» Problem statement
Across the whole listing, return each line exactly, with no images included.

» Stored data
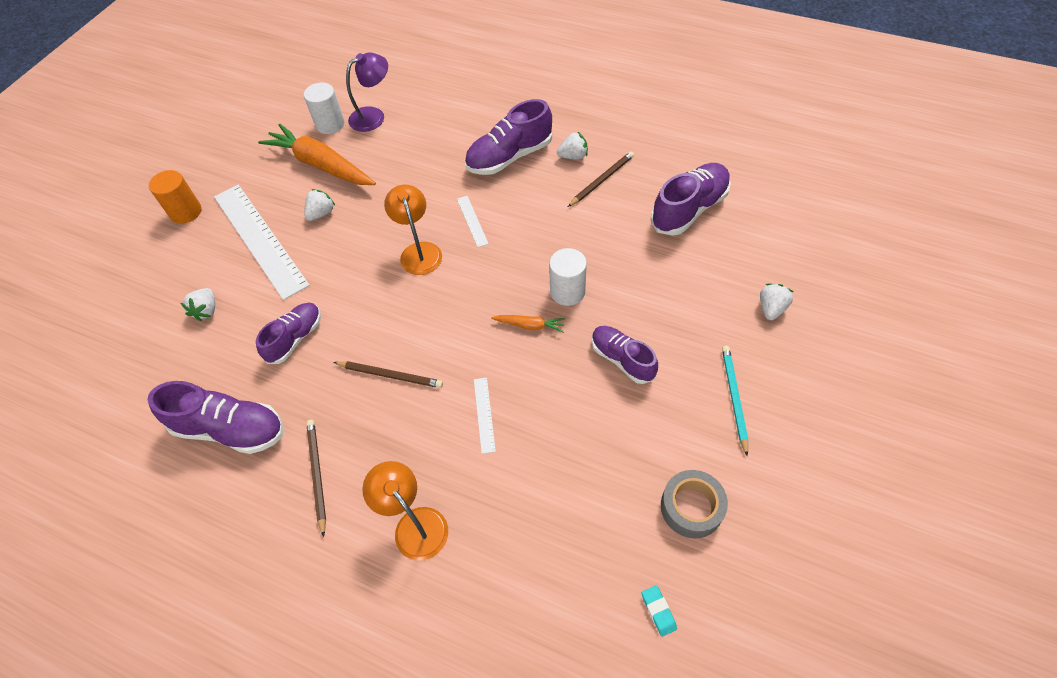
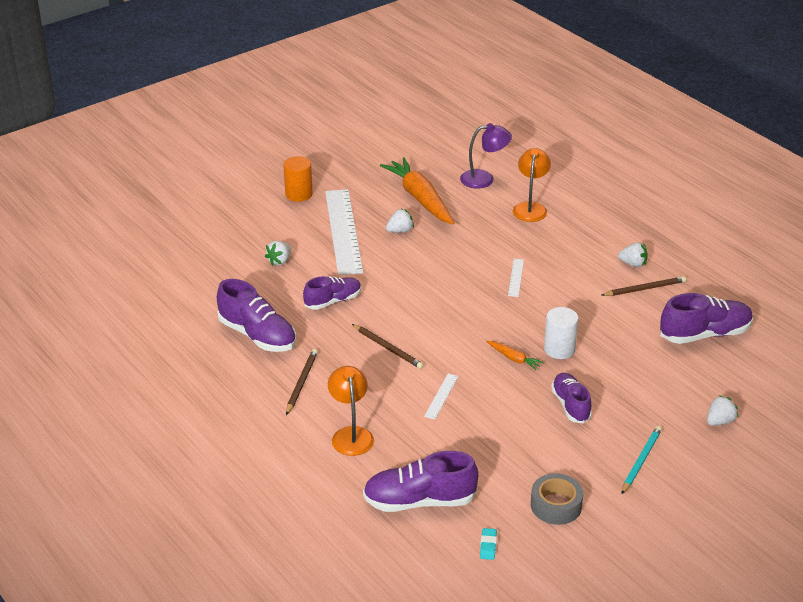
camera: 25 degrees right, 20 degrees down
(330, 124) = (445, 173): white cylinder -> none
(419, 251) = (460, 282): orange lamp -> orange lamp (530, 208)
(509, 157) = (578, 246): purple shoe -> purple shoe (419, 501)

» Answer to this problem
camera: 25 degrees right, 20 degrees down
(330, 124) = (445, 173): white cylinder -> none
(419, 251) = (460, 282): orange lamp -> orange lamp (530, 208)
(509, 157) = (578, 246): purple shoe -> purple shoe (419, 501)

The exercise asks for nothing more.